Look at each line of the records and count those with "exchanged" in them. Please answer with the count alone.

Records provided section start

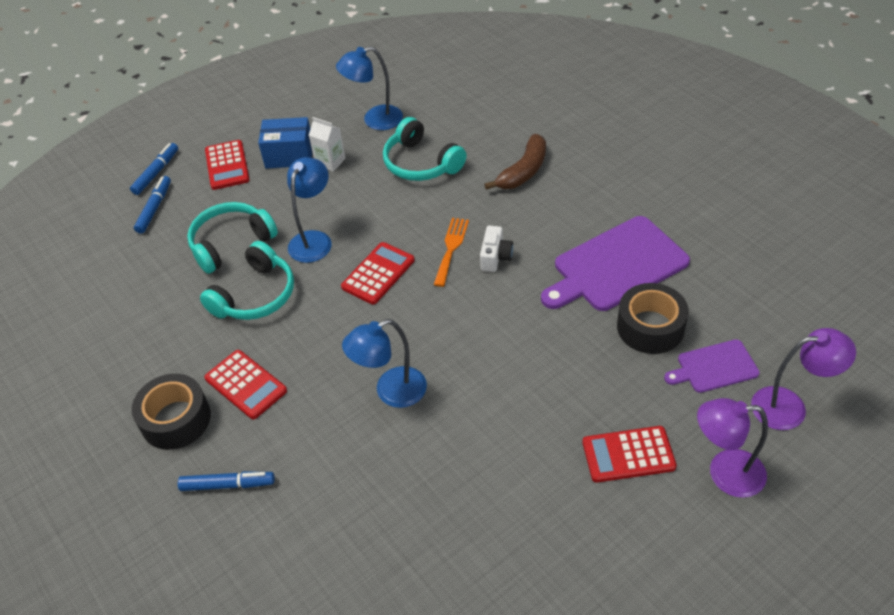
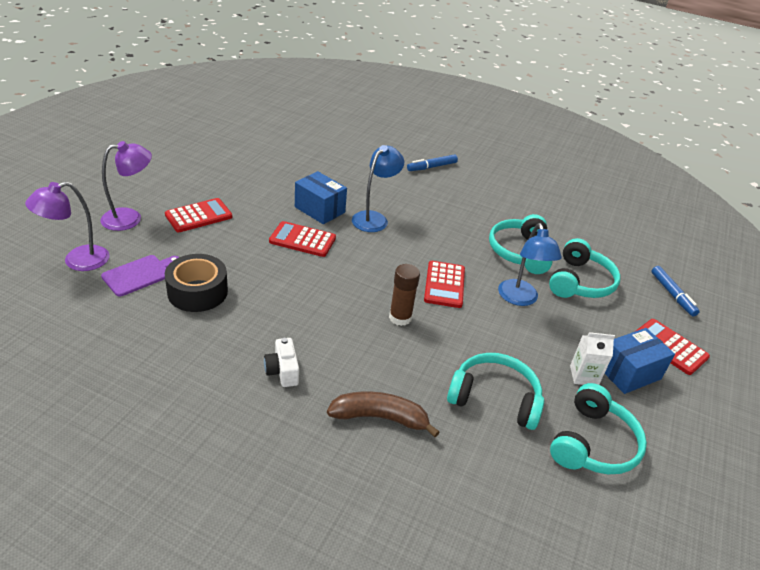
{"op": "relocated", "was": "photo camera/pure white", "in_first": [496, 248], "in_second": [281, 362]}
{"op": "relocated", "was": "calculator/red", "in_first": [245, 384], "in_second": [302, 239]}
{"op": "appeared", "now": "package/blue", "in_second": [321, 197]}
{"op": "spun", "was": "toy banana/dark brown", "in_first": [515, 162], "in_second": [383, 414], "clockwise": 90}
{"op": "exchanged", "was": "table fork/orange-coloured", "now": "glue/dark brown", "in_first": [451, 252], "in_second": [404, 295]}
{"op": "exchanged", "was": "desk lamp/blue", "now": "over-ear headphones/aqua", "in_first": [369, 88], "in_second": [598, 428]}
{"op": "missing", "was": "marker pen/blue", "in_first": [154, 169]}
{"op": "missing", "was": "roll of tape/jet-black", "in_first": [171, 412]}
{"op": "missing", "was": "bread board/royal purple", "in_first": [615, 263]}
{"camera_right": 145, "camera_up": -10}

Records provided section end

Final answer:
2